_Required action_.
If a record holds a picture, please leave the picture out and copy the rest of the record exactly.

_Data extract_.
────────────────────────────────────────

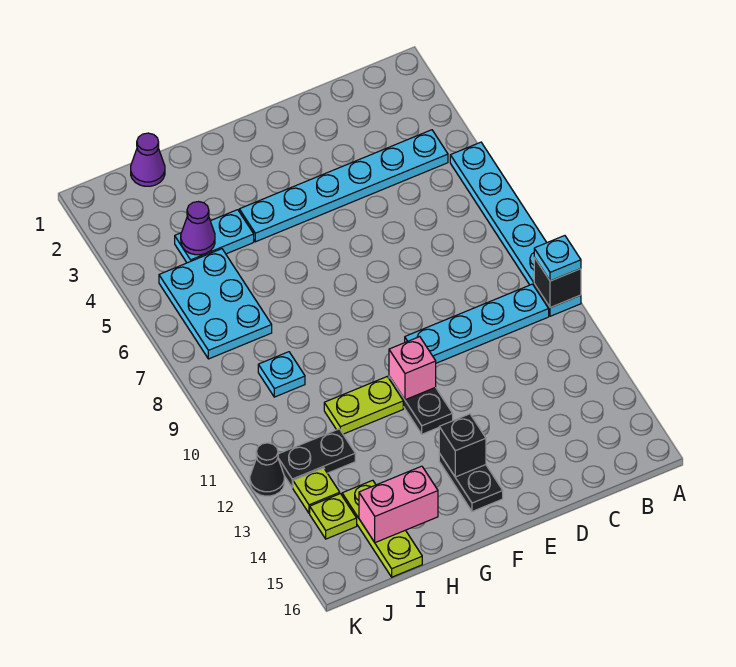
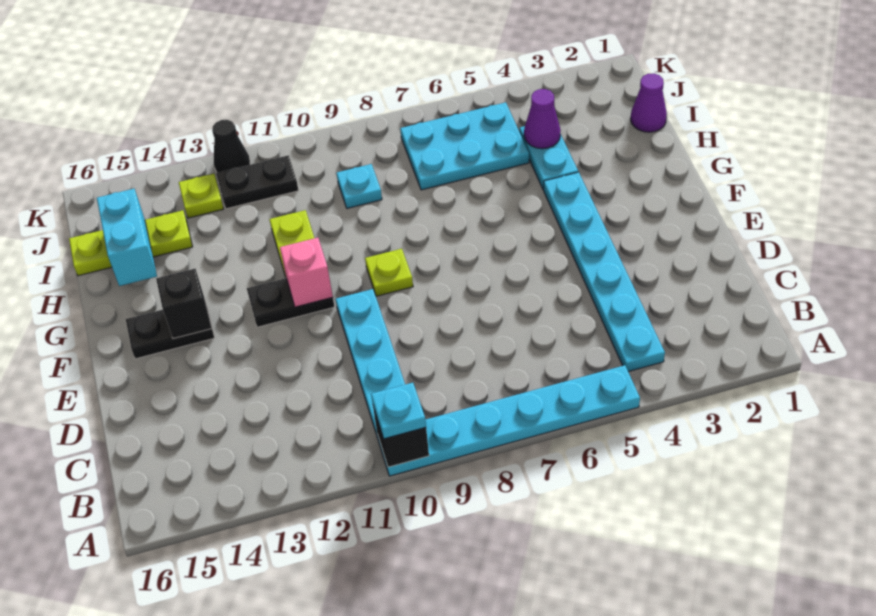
pink 1x2 brick [359,466,438,543] -> cyan 1x2 brick [97,189,157,286]
black 1x2 plate [278,429,355,488] -> black 1x2 plate turned to [216,155,299,209]
lime 1x1 plate [310,494,357,539] -> lime 1x1 plate moved to [365,249,413,296]

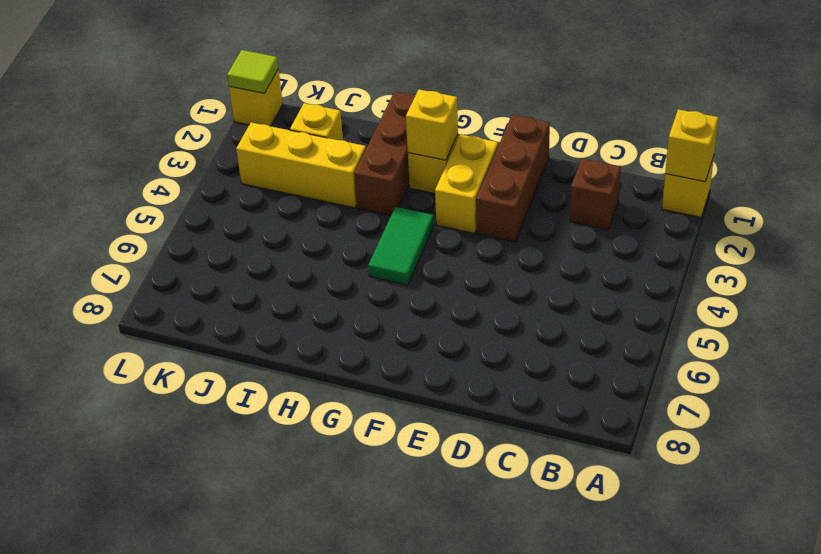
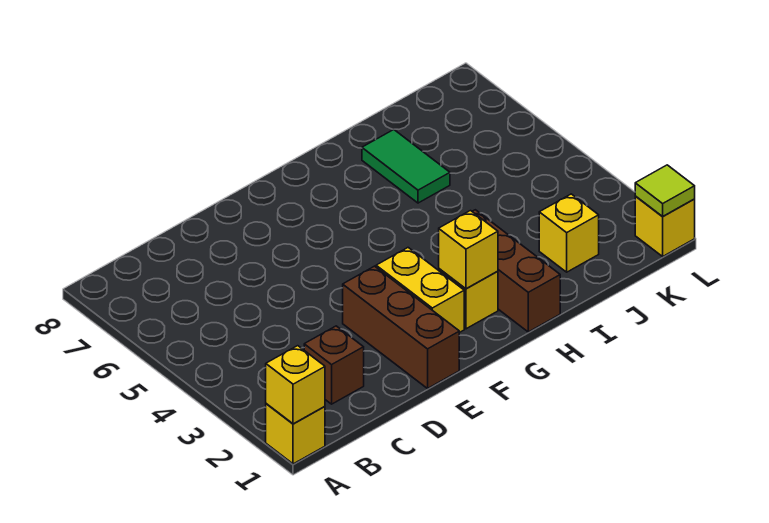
green 1x2 tile [368,207,434,285] -> green 1x2 tile moved to [362,129,450,203]
yellow 1x3 brick [236,122,366,208] -> none

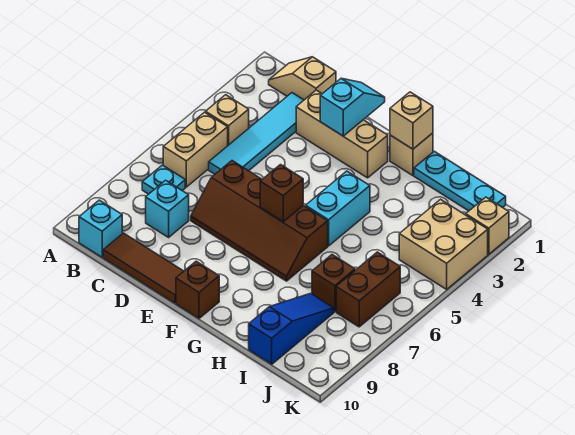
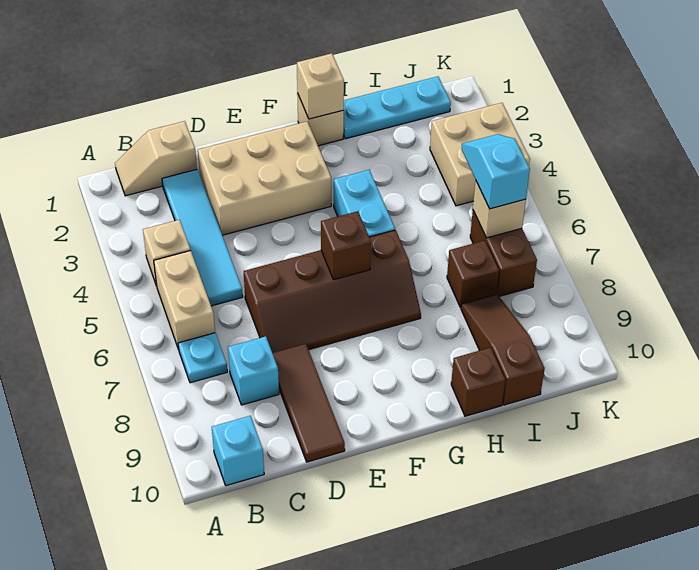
brown 1x3 tile [103,233,184,303] -> brown 1x3 tile turned to [273,344,345,462]
tan 1x3 brick [296,90,388,178] -> tan 2x3 brick [198,122,331,235]
cyan 1x2 slope [320,79,385,136] -> cyan 1x2 slope moved to [461,134,530,209]
brown 1x1 brick [176,261,219,318] -> brown 1x1 brick moved to [451,348,505,416]
blue 1x3 slope [249,293,334,364] -> brown 1x3 slope [461,294,545,405]
tan 1x1 brick [466,197,509,254] -> tan 1x1 brick moved to [473,181,526,238]

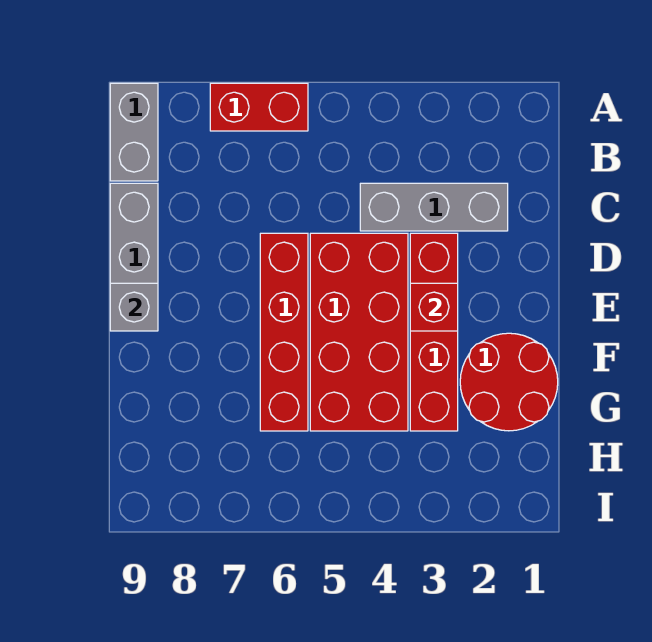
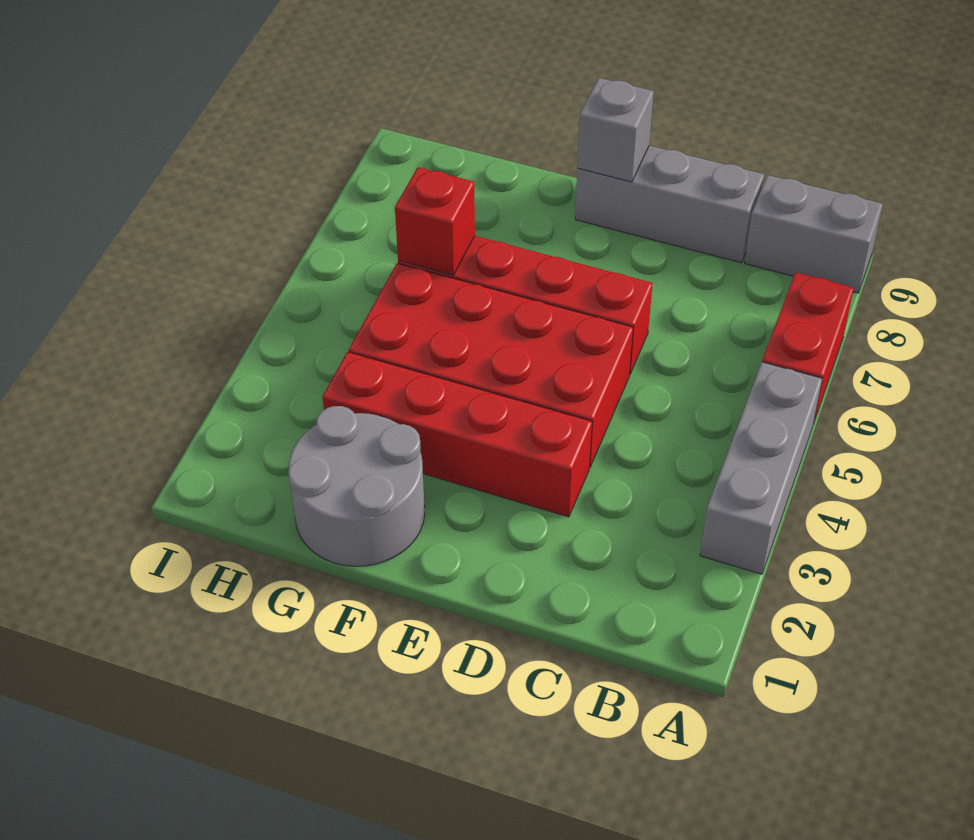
grey 1x3 brick [360,183,508,231] -> grey 1x3 brick moved to [700,362,822,574]
red 1x1 brick [410,283,458,331] -> red 1x1 brick moved to [395,167,475,275]
red 2x2 round brick [460,333,558,431] -> grey 2x2 round brick [288,406,425,566]

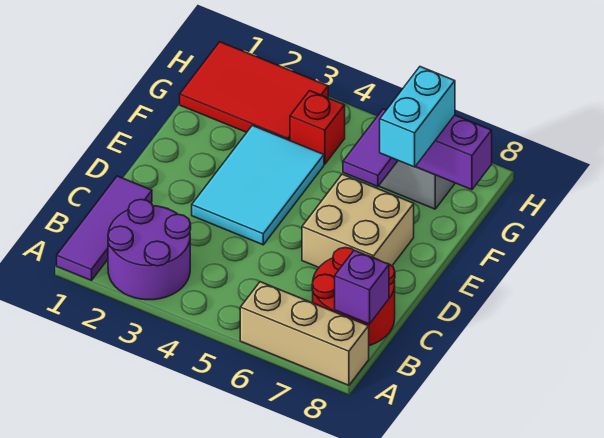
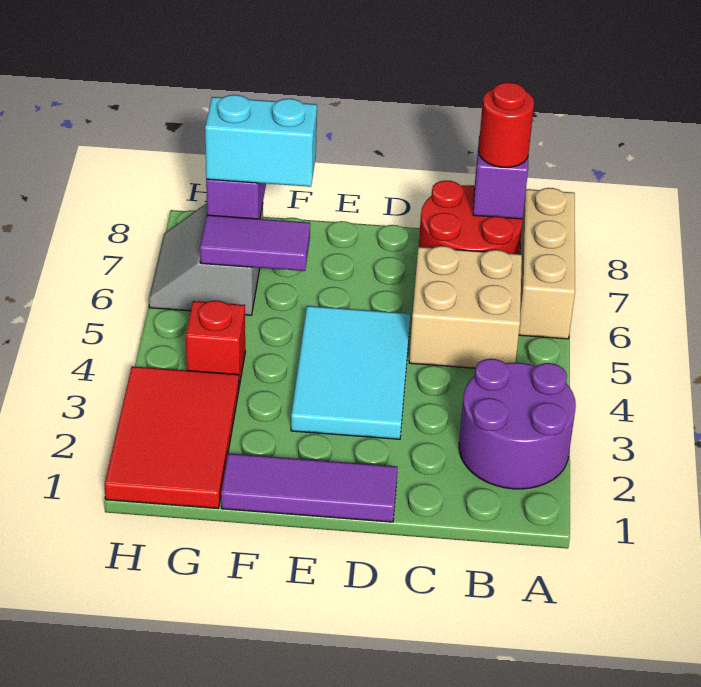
purple 1x3 tile [57,176,152,281] -> purple 1x3 tile moved to [221,453,398,522]
none -> red 1x1 round brick [478,82,534,167]
cyan 2x3 tile [192,125,324,245] -> cyan 2x3 tile turned to [291,306,410,439]
tan 2x2 brick [302,174,414,267] -> tan 2x2 brick moved to [409,246,522,368]

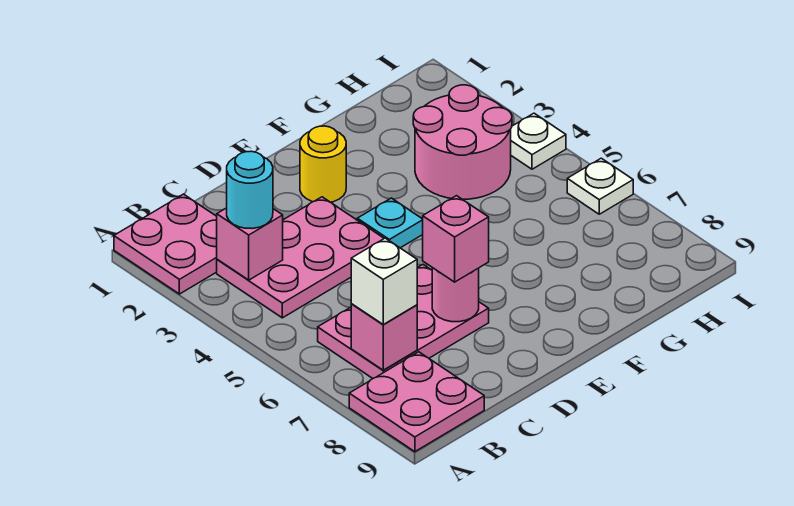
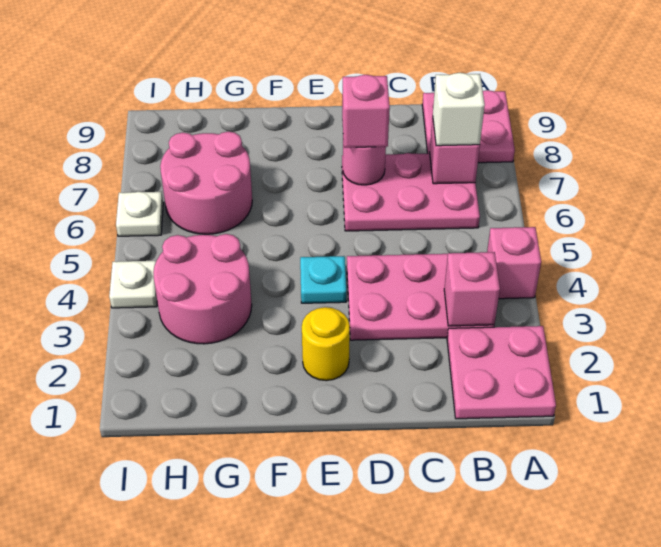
none -> pink 1x1 brick [487,227,541,299]
cyan 1x1 round brick [227,151,273,229] -> none
none -> pink 2x2 round brick [160,131,252,234]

────────────────────────────────────────

_Exercise response_.
pink 1x2 brick [359,466,438,543] -> cyan 1x2 brick [97,189,157,286]
black 1x2 plate [278,429,355,488] -> black 1x2 plate turned to [216,155,299,209]
lime 1x1 plate [310,494,357,539] -> lime 1x1 plate moved to [365,249,413,296]

green 1x2 tile [368,207,434,285] -> green 1x2 tile moved to [362,129,450,203]
yellow 1x3 brick [236,122,366,208] -> none

brown 1x3 tile [103,233,184,303] -> brown 1x3 tile turned to [273,344,345,462]
tan 1x3 brick [296,90,388,178] -> tan 2x3 brick [198,122,331,235]
cyan 1x2 slope [320,79,385,136] -> cyan 1x2 slope moved to [461,134,530,209]
brown 1x1 brick [176,261,219,318] -> brown 1x1 brick moved to [451,348,505,416]
blue 1x3 slope [249,293,334,364] -> brown 1x3 slope [461,294,545,405]
tan 1x1 brick [466,197,509,254] -> tan 1x1 brick moved to [473,181,526,238]

grey 1x3 brick [360,183,508,231] -> grey 1x3 brick moved to [700,362,822,574]
red 1x1 brick [410,283,458,331] -> red 1x1 brick moved to [395,167,475,275]
red 2x2 round brick [460,333,558,431] -> grey 2x2 round brick [288,406,425,566]

purple 1x3 tile [57,176,152,281] -> purple 1x3 tile moved to [221,453,398,522]
none -> red 1x1 round brick [478,82,534,167]
cyan 2x3 tile [192,125,324,245] -> cyan 2x3 tile turned to [291,306,410,439]
tan 2x2 brick [302,174,414,267] -> tan 2x2 brick moved to [409,246,522,368]

none -> pink 1x1 brick [487,227,541,299]
cyan 1x1 round brick [227,151,273,229] -> none
none -> pink 2x2 round brick [160,131,252,234]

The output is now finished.